*** Opening of Supplied information ***

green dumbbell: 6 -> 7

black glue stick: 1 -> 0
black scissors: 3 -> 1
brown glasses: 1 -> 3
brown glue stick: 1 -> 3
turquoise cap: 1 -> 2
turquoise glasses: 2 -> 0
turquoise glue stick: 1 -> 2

*** Close of Supplied information ***
*** Opening of Supplied information ***

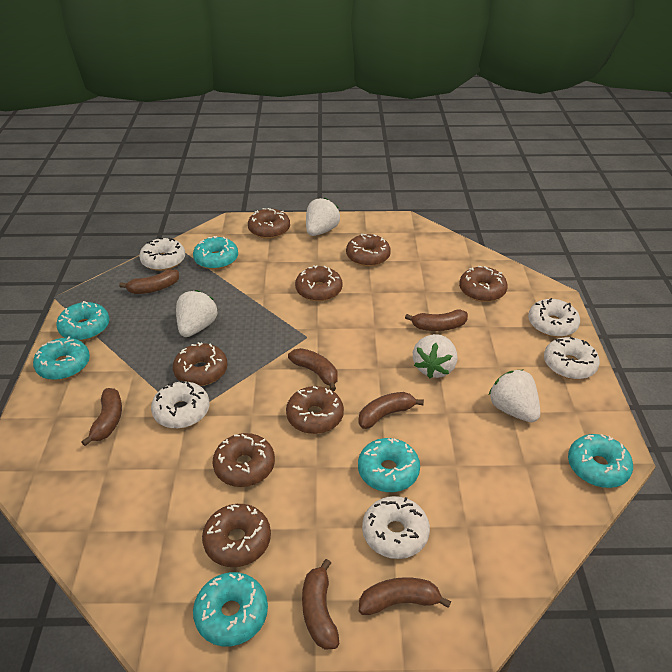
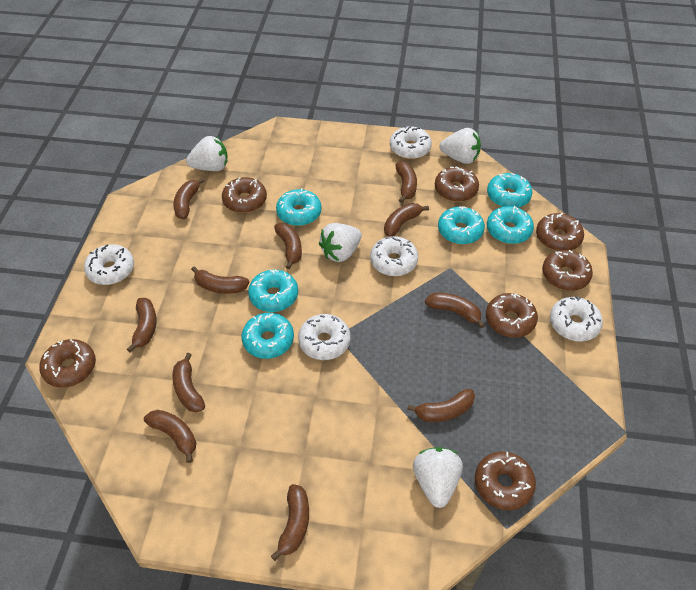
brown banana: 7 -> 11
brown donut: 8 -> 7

*** Close of Supplied information ***

§ **Exercise requirements**
Only the lines above from the one with "turquoise cap: 1 -> 2" through the one with "turquoise glue stick: 1 -> 2" should be duplicated, character for character.

§ **Result**
turquoise cap: 1 -> 2
turquoise glasses: 2 -> 0
turquoise glue stick: 1 -> 2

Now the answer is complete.